(Collected data)
☆ ☆ ☆
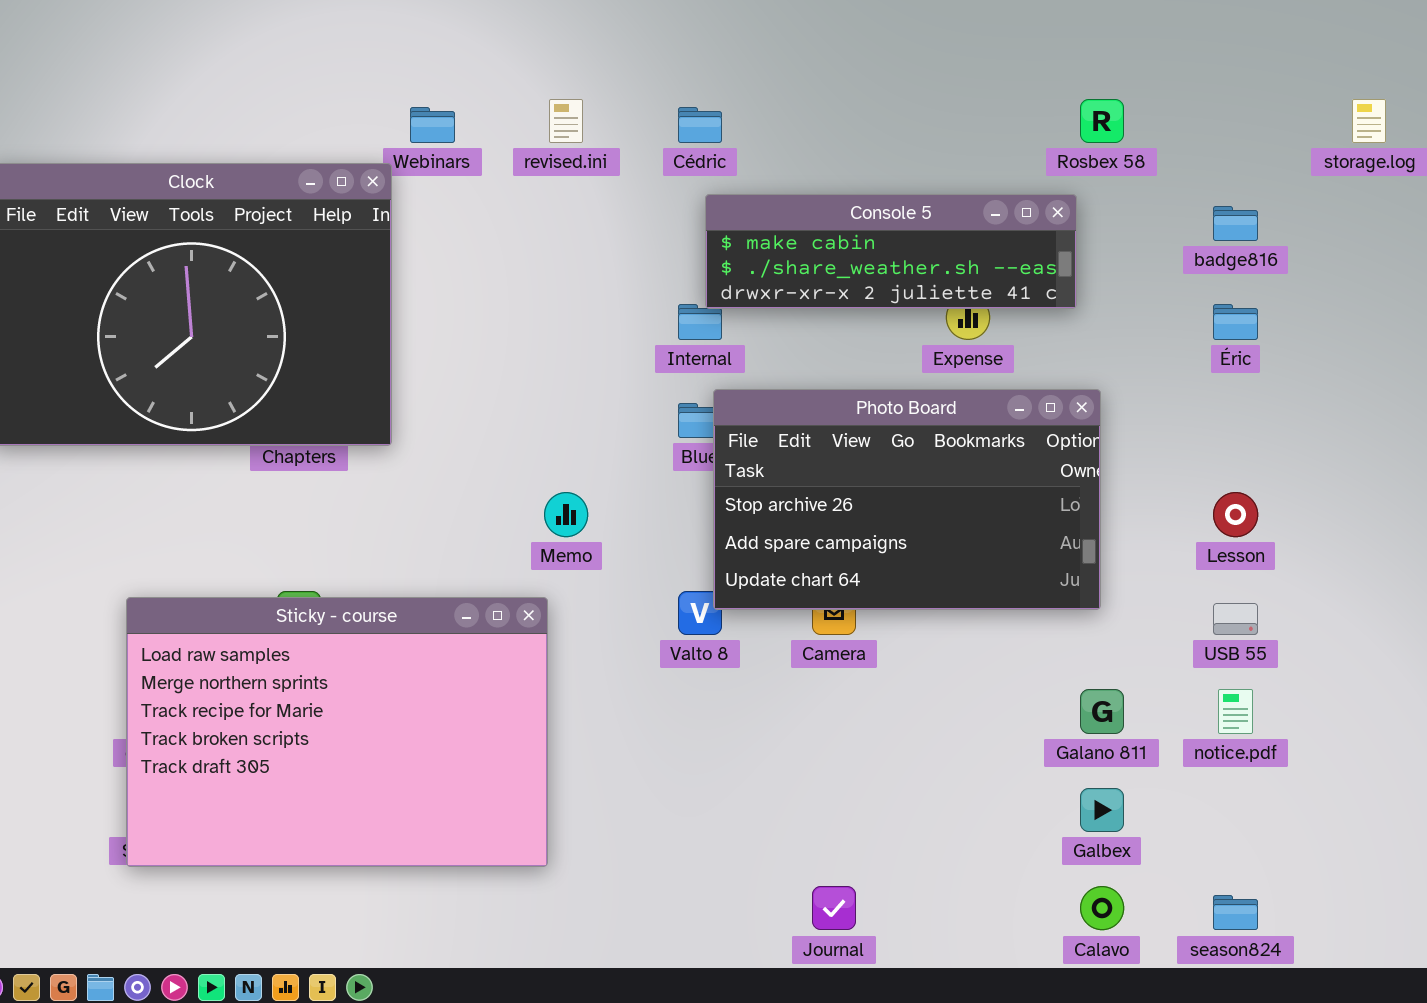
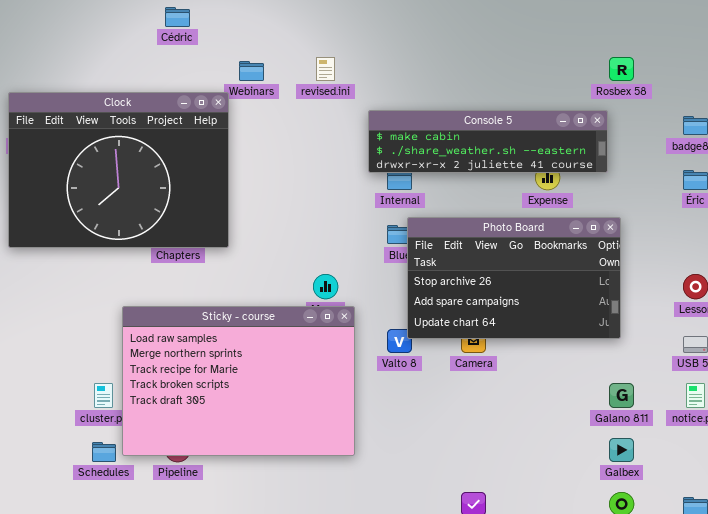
Cédric: [678,107,722,143] -> [165,7,190,27], moved
Console 5: [705,194,1077,309] -> [368,110,608,173], resized
Sticky - course: [126,597,548,867] -> [122,306,355,456], moved

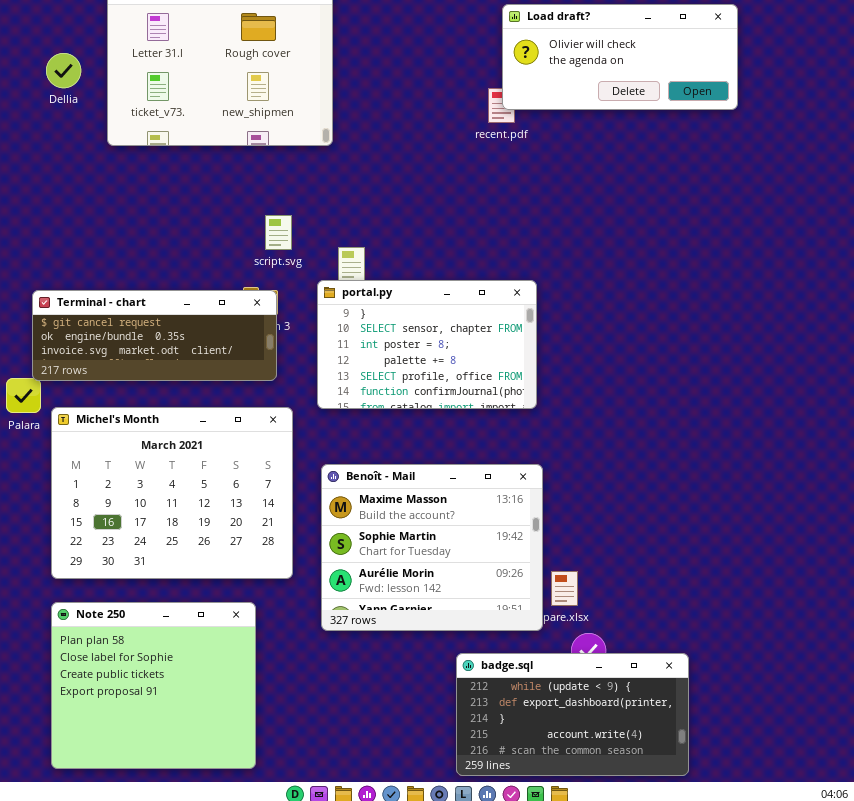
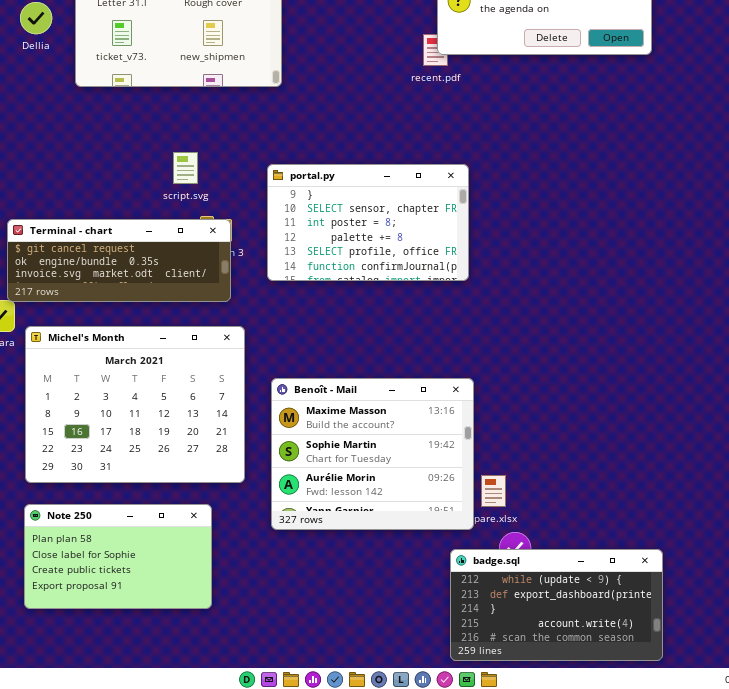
script.svg: [265,215,292,250] -> [173,152,198,184], moved
portal.py: [317,280,537,409] -> [267,164,469,281], moved
Note 250: [51,602,256,769] -> [24,504,212,609], resized
badge.sql: [456,653,689,776] -> [450,549,663,661], moved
☆ ☆ ☆
About this task — Starting at the line that contains "script.svg: [265,215,292,250] ->", output every remaining line of the data exactly, and stop after the last one.

Response area —
script.svg: [265,215,292,250] -> [173,152,198,184], moved
portal.py: [317,280,537,409] -> [267,164,469,281], moved
Note 250: [51,602,256,769] -> [24,504,212,609], resized
badge.sql: [456,653,689,776] -> [450,549,663,661], moved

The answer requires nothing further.